Entries taken from a collection:

----

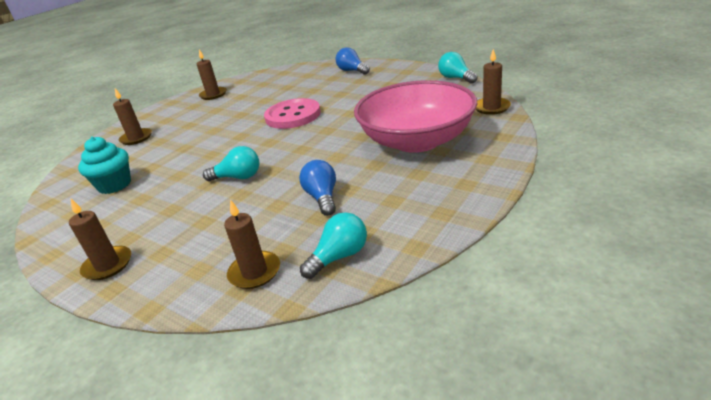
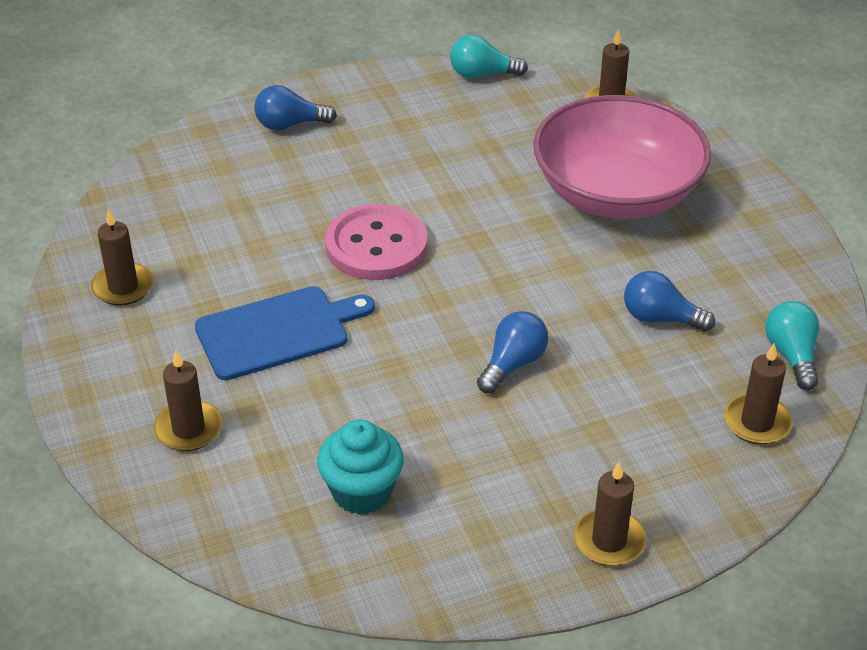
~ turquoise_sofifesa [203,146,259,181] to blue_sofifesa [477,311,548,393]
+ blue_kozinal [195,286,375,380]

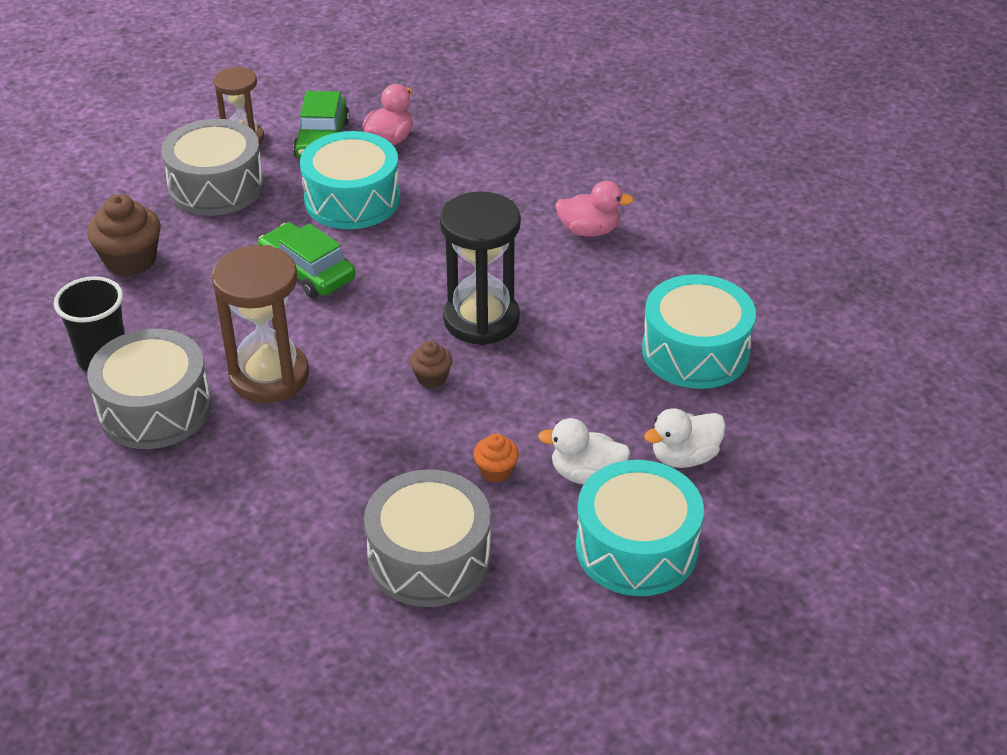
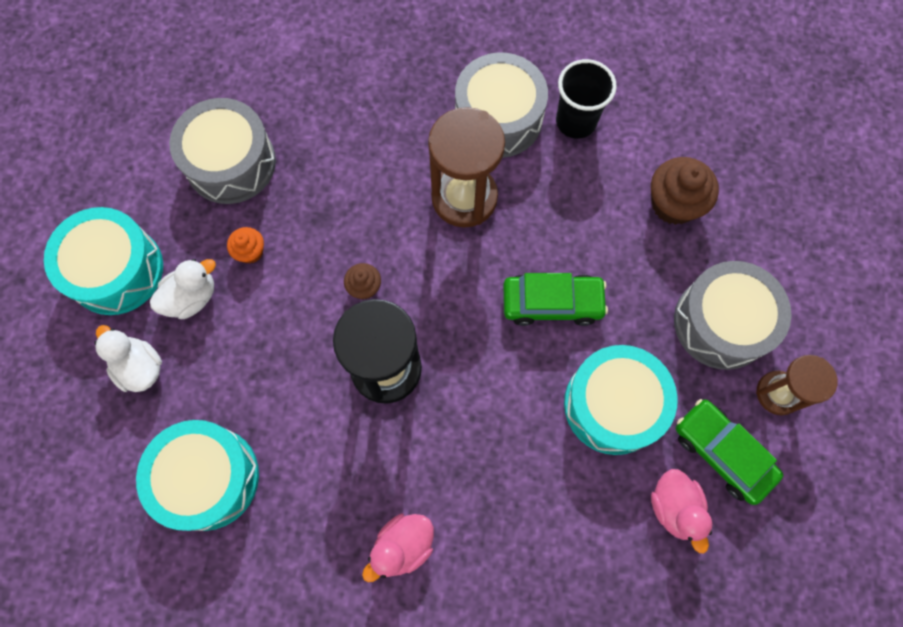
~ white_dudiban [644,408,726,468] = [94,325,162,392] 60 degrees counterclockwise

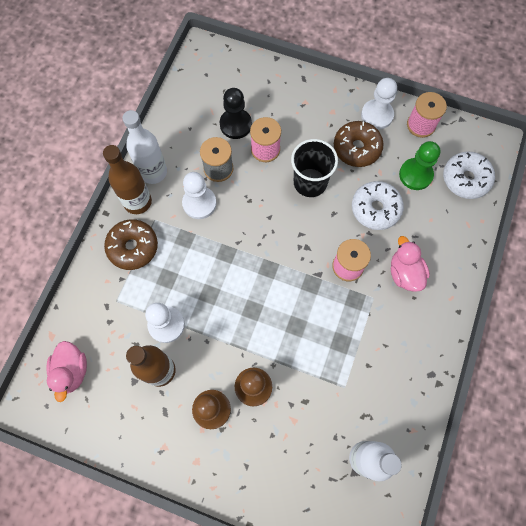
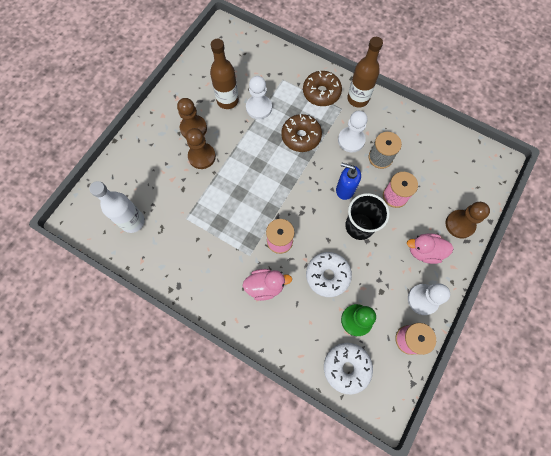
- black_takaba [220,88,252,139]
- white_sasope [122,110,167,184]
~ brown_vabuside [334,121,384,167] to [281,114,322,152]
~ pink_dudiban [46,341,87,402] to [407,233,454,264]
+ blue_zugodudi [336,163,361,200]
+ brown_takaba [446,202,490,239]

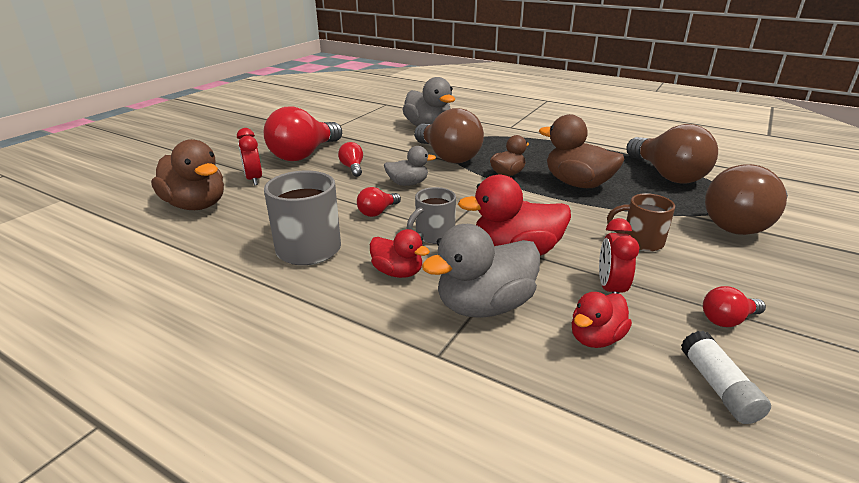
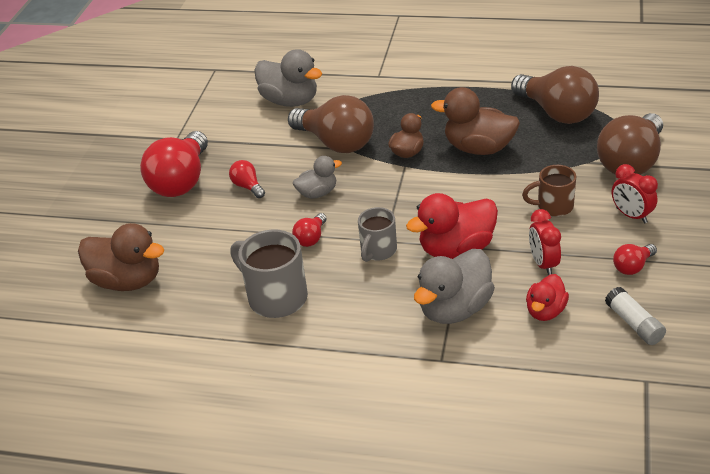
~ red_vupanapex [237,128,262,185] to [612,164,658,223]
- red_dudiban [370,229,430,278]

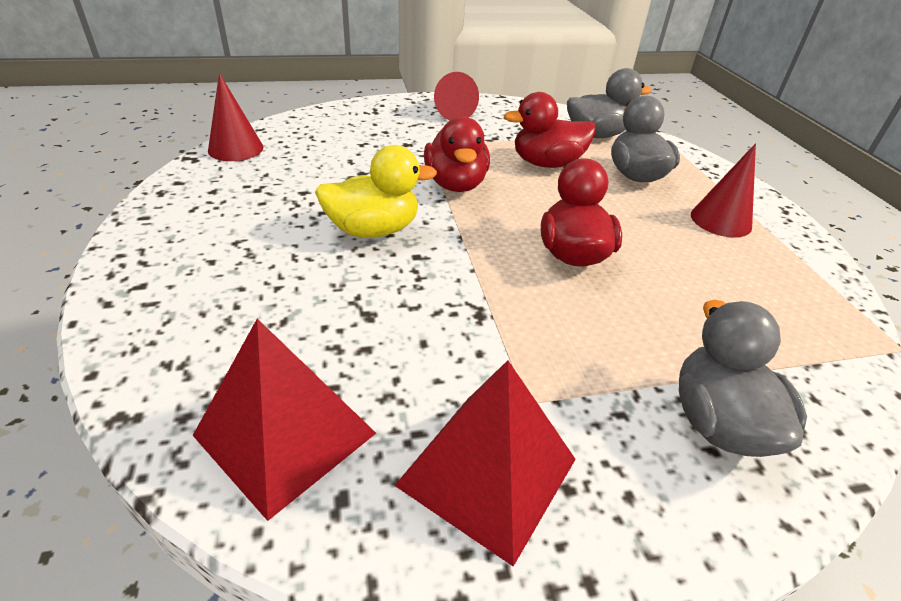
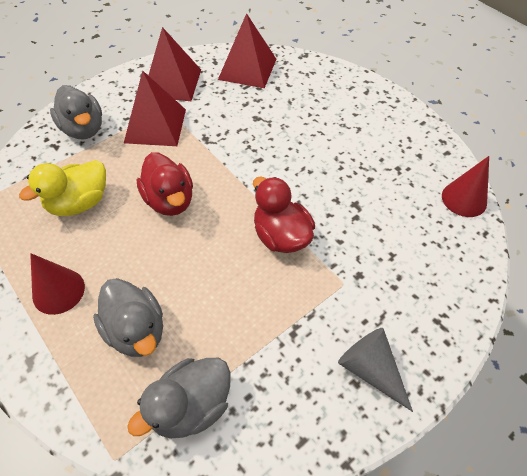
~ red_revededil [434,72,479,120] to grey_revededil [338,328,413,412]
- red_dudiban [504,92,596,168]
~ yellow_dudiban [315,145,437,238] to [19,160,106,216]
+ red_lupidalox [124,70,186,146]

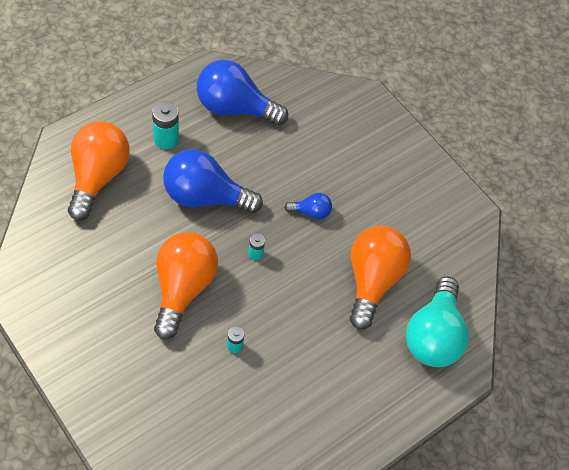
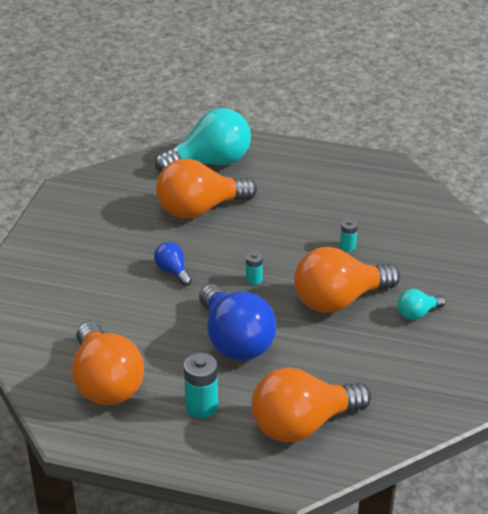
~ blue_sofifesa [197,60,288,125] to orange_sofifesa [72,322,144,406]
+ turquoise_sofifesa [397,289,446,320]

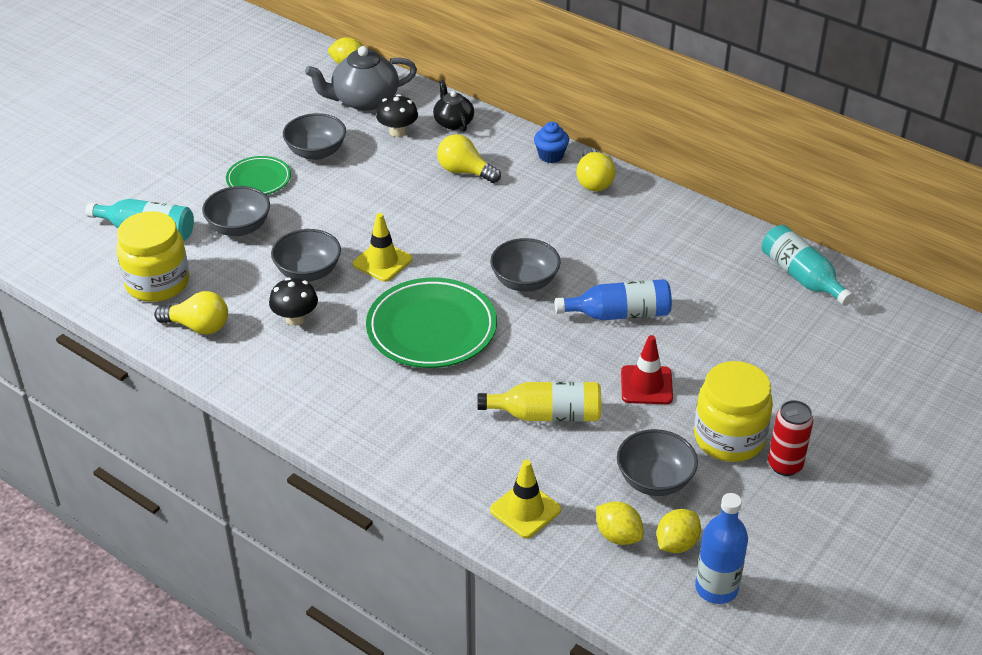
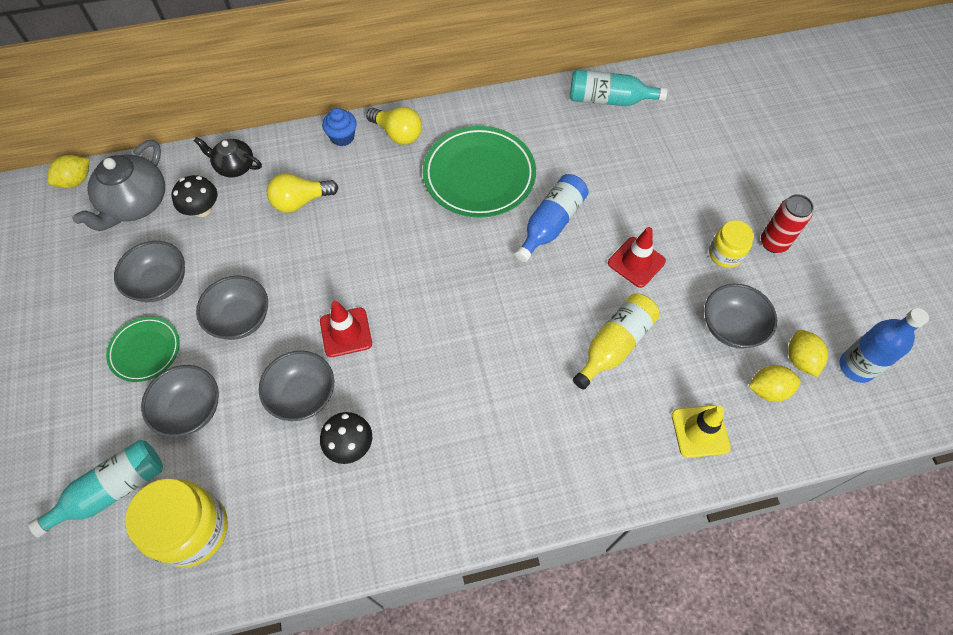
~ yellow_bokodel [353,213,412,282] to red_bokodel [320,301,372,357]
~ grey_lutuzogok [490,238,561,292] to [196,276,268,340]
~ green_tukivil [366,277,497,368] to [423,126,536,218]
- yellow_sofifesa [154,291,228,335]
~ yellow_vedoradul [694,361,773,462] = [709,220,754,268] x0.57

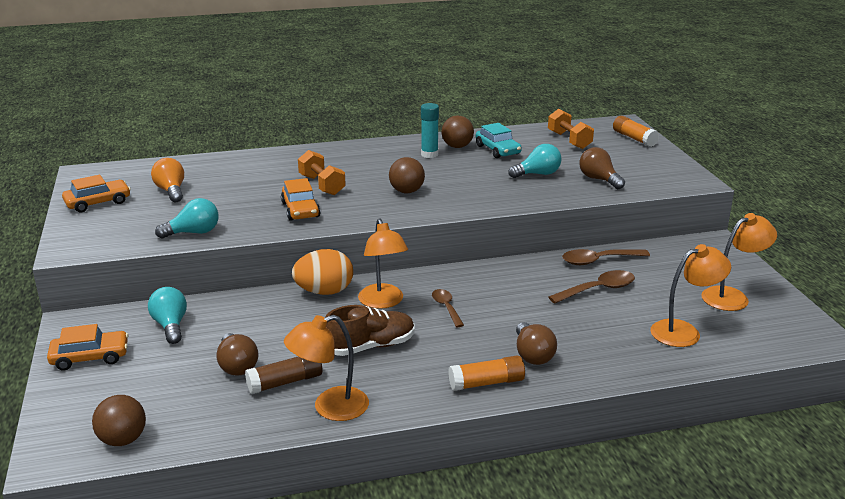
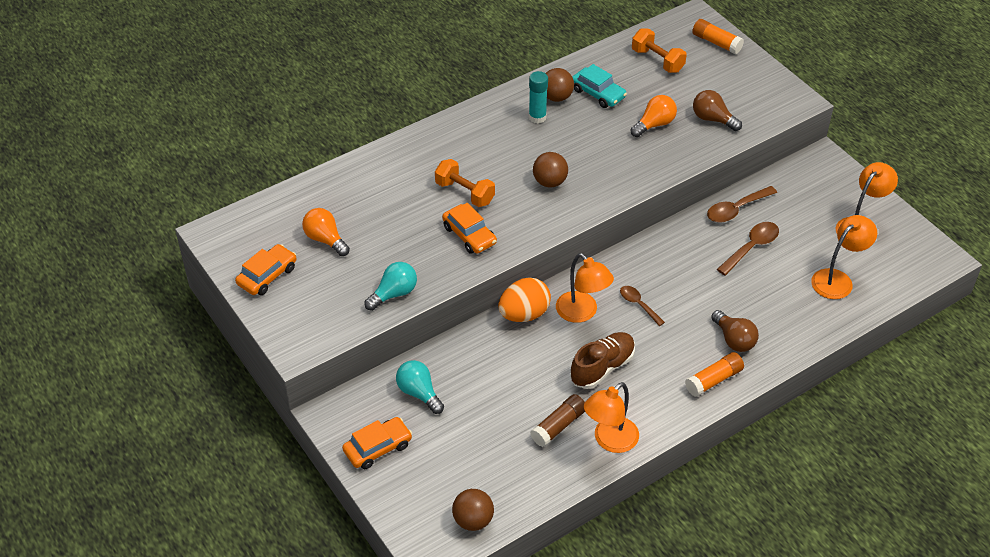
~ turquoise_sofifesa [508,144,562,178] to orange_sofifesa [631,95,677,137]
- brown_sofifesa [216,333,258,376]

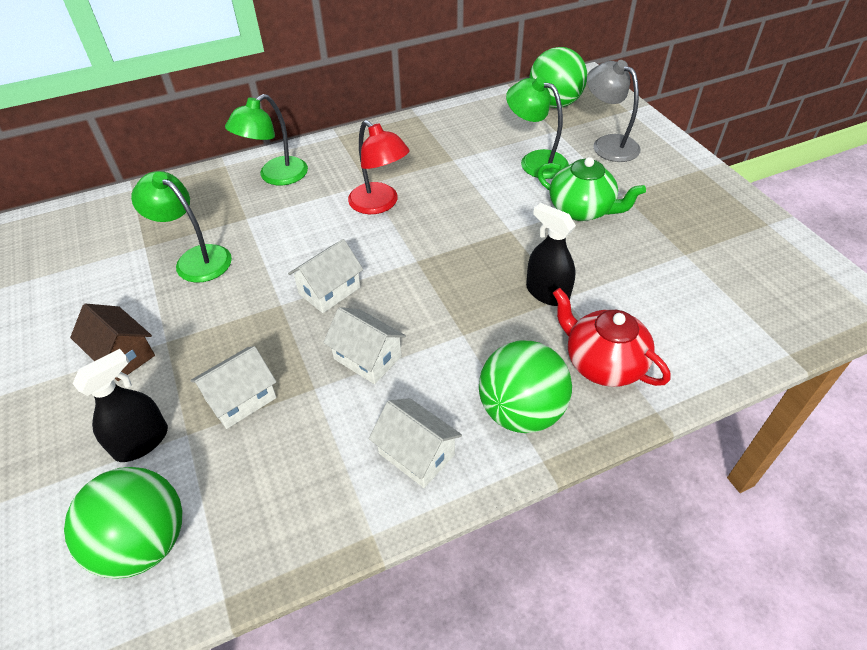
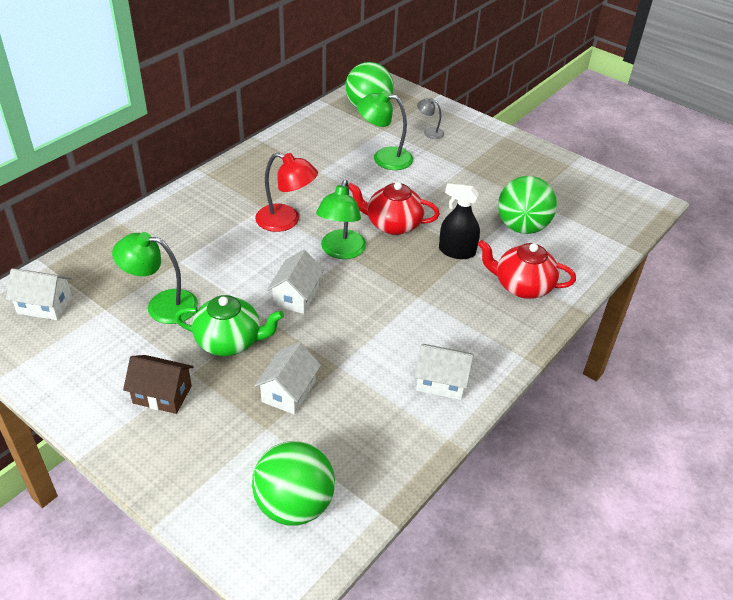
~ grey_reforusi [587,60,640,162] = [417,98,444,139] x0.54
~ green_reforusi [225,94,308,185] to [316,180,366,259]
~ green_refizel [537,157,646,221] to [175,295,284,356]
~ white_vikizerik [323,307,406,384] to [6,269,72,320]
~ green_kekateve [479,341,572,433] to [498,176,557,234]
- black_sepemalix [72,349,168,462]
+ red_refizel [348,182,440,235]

----

Every line above is to be reproduced verbatim, and the pictures are to be omitted.

~ turquoise_sofifesa [203,146,259,181] to blue_sofifesa [477,311,548,393]
+ blue_kozinal [195,286,375,380]

~ white_dudiban [644,408,726,468] = [94,325,162,392] 60 degrees counterclockwise

- black_takaba [220,88,252,139]
- white_sasope [122,110,167,184]
~ brown_vabuside [334,121,384,167] to [281,114,322,152]
~ pink_dudiban [46,341,87,402] to [407,233,454,264]
+ blue_zugodudi [336,163,361,200]
+ brown_takaba [446,202,490,239]

~ red_vupanapex [237,128,262,185] to [612,164,658,223]
- red_dudiban [370,229,430,278]

~ red_revededil [434,72,479,120] to grey_revededil [338,328,413,412]
- red_dudiban [504,92,596,168]
~ yellow_dudiban [315,145,437,238] to [19,160,106,216]
+ red_lupidalox [124,70,186,146]

~ blue_sofifesa [197,60,288,125] to orange_sofifesa [72,322,144,406]
+ turquoise_sofifesa [397,289,446,320]

~ yellow_bokodel [353,213,412,282] to red_bokodel [320,301,372,357]
~ grey_lutuzogok [490,238,561,292] to [196,276,268,340]
~ green_tukivil [366,277,497,368] to [423,126,536,218]
- yellow_sofifesa [154,291,228,335]
~ yellow_vedoradul [694,361,773,462] = [709,220,754,268] x0.57

~ turquoise_sofifesa [508,144,562,178] to orange_sofifesa [631,95,677,137]
- brown_sofifesa [216,333,258,376]

~ grey_reforusi [587,60,640,162] = [417,98,444,139] x0.54
~ green_reforusi [225,94,308,185] to [316,180,366,259]
~ green_refizel [537,157,646,221] to [175,295,284,356]
~ white_vikizerik [323,307,406,384] to [6,269,72,320]
~ green_kekateve [479,341,572,433] to [498,176,557,234]
- black_sepemalix [72,349,168,462]
+ red_refizel [348,182,440,235]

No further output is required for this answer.